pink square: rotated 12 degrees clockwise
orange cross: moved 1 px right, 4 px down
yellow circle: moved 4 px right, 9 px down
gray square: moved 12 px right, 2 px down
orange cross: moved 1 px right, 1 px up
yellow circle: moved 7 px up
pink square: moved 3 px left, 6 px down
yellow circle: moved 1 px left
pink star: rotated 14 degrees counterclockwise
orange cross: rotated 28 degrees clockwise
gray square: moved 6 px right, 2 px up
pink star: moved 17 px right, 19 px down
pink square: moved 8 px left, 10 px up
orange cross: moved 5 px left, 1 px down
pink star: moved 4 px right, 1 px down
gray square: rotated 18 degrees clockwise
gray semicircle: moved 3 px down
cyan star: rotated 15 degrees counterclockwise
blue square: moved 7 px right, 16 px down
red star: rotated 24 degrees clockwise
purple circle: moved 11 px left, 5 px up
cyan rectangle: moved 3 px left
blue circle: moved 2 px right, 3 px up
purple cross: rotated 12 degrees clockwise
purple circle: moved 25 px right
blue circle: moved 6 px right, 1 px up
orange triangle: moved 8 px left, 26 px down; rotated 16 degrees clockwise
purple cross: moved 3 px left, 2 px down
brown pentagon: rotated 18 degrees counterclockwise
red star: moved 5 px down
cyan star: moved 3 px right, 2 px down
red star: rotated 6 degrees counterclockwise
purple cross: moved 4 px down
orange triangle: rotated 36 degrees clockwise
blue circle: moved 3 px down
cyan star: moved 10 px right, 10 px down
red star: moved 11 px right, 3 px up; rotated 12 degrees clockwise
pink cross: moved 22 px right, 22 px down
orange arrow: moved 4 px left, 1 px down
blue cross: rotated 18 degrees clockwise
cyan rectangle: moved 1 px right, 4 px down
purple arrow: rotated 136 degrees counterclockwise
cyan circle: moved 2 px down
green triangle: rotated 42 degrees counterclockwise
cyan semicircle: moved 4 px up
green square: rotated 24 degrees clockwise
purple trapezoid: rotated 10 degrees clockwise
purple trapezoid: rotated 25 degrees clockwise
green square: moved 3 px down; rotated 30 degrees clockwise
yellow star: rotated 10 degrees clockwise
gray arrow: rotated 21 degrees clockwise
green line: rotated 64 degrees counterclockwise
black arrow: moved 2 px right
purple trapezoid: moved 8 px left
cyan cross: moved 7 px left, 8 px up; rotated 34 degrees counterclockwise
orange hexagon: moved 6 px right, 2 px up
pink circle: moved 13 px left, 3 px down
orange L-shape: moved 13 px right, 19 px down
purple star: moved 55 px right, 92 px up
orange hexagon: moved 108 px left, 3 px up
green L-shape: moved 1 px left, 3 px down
◆ ◆ ◆ ◆ ◆ ◆ ◆
What to produce: Extract everything in the records above and reproduce it word for word, in the same order.

Result of the exercise:
pink square: rotated 12 degrees clockwise
orange cross: moved 1 px right, 4 px down
yellow circle: moved 4 px right, 9 px down
gray square: moved 12 px right, 2 px down
orange cross: moved 1 px right, 1 px up
yellow circle: moved 7 px up
pink square: moved 3 px left, 6 px down
yellow circle: moved 1 px left
pink star: rotated 14 degrees counterclockwise
orange cross: rotated 28 degrees clockwise
gray square: moved 6 px right, 2 px up
pink star: moved 17 px right, 19 px down
pink square: moved 8 px left, 10 px up
orange cross: moved 5 px left, 1 px down
pink star: moved 4 px right, 1 px down
gray square: rotated 18 degrees clockwise
gray semicircle: moved 3 px down
cyan star: rotated 15 degrees counterclockwise
blue square: moved 7 px right, 16 px down
red star: rotated 24 degrees clockwise
purple circle: moved 11 px left, 5 px up
cyan rectangle: moved 3 px left
blue circle: moved 2 px right, 3 px up
purple cross: rotated 12 degrees clockwise
purple circle: moved 25 px right
blue circle: moved 6 px right, 1 px up
orange triangle: moved 8 px left, 26 px down; rotated 16 degrees clockwise
purple cross: moved 3 px left, 2 px down
brown pentagon: rotated 18 degrees counterclockwise
red star: moved 5 px down
cyan star: moved 3 px right, 2 px down
red star: rotated 6 degrees counterclockwise
purple cross: moved 4 px down
orange triangle: rotated 36 degrees clockwise
blue circle: moved 3 px down
cyan star: moved 10 px right, 10 px down
red star: moved 11 px right, 3 px up; rotated 12 degrees clockwise
pink cross: moved 22 px right, 22 px down
orange arrow: moved 4 px left, 1 px down
blue cross: rotated 18 degrees clockwise
cyan rectangle: moved 1 px right, 4 px down
purple arrow: rotated 136 degrees counterclockwise
cyan circle: moved 2 px down
green triangle: rotated 42 degrees counterclockwise
cyan semicircle: moved 4 px up
green square: rotated 24 degrees clockwise
purple trapezoid: rotated 10 degrees clockwise
purple trapezoid: rotated 25 degrees clockwise
green square: moved 3 px down; rotated 30 degrees clockwise
yellow star: rotated 10 degrees clockwise
gray arrow: rotated 21 degrees clockwise
green line: rotated 64 degrees counterclockwise
black arrow: moved 2 px right
purple trapezoid: moved 8 px left
cyan cross: moved 7 px left, 8 px up; rotated 34 degrees counterclockwise
orange hexagon: moved 6 px right, 2 px up
pink circle: moved 13 px left, 3 px down
orange L-shape: moved 13 px right, 19 px down
purple star: moved 55 px right, 92 px up
orange hexagon: moved 108 px left, 3 px up
green L-shape: moved 1 px left, 3 px down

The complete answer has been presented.